§ **DATASET RECORDS**

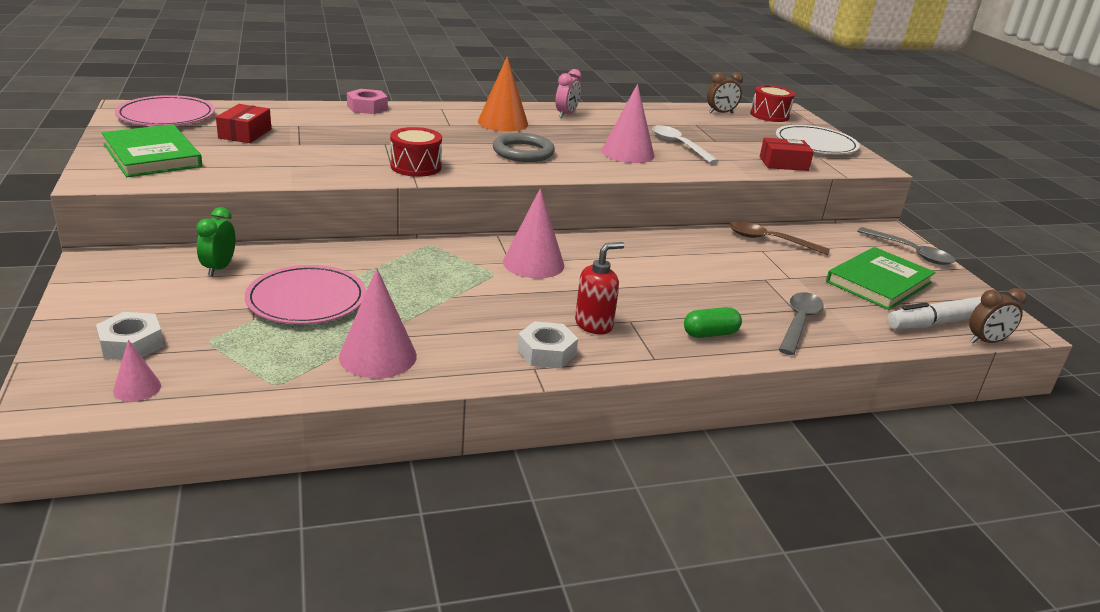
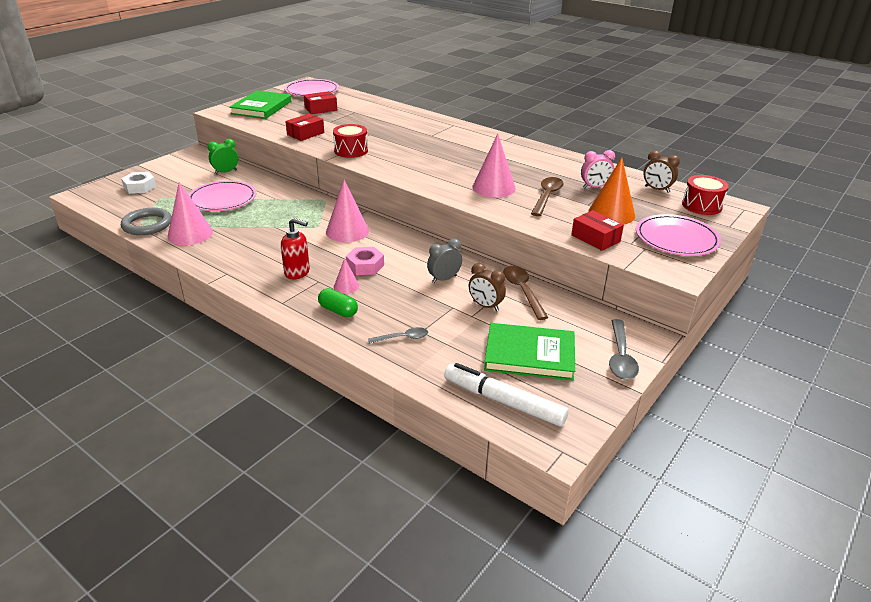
camera: 55 degrees right, 5 degrees up
(137, 388) = (108, 202): pink cone -> pink cone (346, 286)
(310, 167) = (305, 134): none -> red box
(367, 107) = (413, 113): pink nut -> pink nut (365, 266)
(503, 123) = (466, 144): orange cone -> orange cone (611, 213)
(523, 152) = (429, 164): grey ring -> grey ring (147, 225)
(546, 352) = (247, 270): white nut -> none
(566, 114) = (523, 152): pink clock -> pink clock (595, 187)
(679, 145) = (547, 196): white spoon -> brown spoon
(706, 261) = (444, 279): none -> grey clock
(799, 323) = (402, 338): grey spoon -> grey spoon, size x0.62
(816, 144) = (676, 238): white plate -> pink plate
(986, 342) = (499, 431): brown clock -> brown clock (485, 306)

§ **WHAT THE TASK ASKS**
Everything from the line with "(523, 152) = (429, 164): grey" to the last line of the data is what to return, word for word; leave out the rest.

§ **TASK ANSWER**
(523, 152) = (429, 164): grey ring -> grey ring (147, 225)
(546, 352) = (247, 270): white nut -> none
(566, 114) = (523, 152): pink clock -> pink clock (595, 187)
(679, 145) = (547, 196): white spoon -> brown spoon
(706, 261) = (444, 279): none -> grey clock
(799, 323) = (402, 338): grey spoon -> grey spoon, size x0.62
(816, 144) = (676, 238): white plate -> pink plate
(986, 342) = (499, 431): brown clock -> brown clock (485, 306)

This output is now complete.